Exercise goal
Without omitting anything, write out the listing below precisely.

Supplied data
[Start of Attachment]
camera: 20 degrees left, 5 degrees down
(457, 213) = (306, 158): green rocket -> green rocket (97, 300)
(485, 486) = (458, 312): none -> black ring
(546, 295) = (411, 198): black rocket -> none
[End of Attachment]
Completed exercise
camera: 20 degrees left, 5 degrees down
(457, 213) = (306, 158): green rocket -> green rocket (97, 300)
(485, 486) = (458, 312): none -> black ring
(546, 295) = (411, 198): black rocket -> none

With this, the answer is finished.